■ **EXERCISE DIRECTIONS**: Beginning with the line where "D204: schottky SS34" occurs, set down each line of the records through the final one, exactly and without additions.
══ GIVEN DATA
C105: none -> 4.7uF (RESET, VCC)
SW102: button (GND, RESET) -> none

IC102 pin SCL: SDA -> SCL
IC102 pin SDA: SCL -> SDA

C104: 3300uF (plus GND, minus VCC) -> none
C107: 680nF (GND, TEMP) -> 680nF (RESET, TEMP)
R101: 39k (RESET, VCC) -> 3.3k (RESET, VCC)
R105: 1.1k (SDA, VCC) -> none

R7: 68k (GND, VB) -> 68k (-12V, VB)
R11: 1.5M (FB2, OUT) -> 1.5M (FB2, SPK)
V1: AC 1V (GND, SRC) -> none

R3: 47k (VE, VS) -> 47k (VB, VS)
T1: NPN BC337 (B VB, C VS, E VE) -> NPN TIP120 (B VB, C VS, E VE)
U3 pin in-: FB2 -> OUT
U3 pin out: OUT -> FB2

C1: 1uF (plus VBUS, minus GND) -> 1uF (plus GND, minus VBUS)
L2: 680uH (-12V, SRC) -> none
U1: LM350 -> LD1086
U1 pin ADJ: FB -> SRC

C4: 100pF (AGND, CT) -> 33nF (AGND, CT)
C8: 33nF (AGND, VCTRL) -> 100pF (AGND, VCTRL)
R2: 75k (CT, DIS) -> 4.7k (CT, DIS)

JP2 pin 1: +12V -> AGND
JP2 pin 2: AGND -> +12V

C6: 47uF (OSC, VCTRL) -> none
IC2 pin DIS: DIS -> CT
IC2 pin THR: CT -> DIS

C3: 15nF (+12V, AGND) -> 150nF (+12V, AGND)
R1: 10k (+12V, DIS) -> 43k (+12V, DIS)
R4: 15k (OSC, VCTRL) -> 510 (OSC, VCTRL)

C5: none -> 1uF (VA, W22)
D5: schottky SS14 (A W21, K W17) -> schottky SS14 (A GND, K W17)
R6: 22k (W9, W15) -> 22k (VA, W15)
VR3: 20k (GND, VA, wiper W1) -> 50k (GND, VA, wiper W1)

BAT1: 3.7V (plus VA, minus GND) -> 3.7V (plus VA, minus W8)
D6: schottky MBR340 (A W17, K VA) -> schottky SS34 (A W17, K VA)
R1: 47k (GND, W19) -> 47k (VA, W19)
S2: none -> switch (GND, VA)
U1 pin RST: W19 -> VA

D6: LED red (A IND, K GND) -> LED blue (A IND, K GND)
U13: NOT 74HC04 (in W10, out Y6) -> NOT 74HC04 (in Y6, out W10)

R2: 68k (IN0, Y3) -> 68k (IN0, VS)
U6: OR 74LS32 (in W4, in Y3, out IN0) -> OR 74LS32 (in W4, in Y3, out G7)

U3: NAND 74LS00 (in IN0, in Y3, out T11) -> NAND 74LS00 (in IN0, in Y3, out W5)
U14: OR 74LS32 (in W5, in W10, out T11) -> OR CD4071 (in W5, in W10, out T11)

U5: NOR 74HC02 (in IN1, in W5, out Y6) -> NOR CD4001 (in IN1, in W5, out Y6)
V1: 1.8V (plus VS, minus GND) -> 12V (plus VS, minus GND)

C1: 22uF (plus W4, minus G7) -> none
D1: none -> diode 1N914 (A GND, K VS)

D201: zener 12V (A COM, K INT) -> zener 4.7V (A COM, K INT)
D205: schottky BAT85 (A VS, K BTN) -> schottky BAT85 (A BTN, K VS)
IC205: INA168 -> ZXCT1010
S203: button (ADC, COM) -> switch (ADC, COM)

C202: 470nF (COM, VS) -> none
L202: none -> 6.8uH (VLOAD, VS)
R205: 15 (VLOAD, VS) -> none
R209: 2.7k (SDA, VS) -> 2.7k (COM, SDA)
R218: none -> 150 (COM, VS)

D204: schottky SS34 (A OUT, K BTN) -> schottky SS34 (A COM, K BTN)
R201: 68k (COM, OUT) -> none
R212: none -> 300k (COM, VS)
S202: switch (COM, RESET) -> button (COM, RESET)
════
■ **TASK ANSWER**:
D204: schottky SS34 (A OUT, K BTN) -> schottky SS34 (A COM, K BTN)
R201: 68k (COM, OUT) -> none
R212: none -> 300k (COM, VS)
S202: switch (COM, RESET) -> button (COM, RESET)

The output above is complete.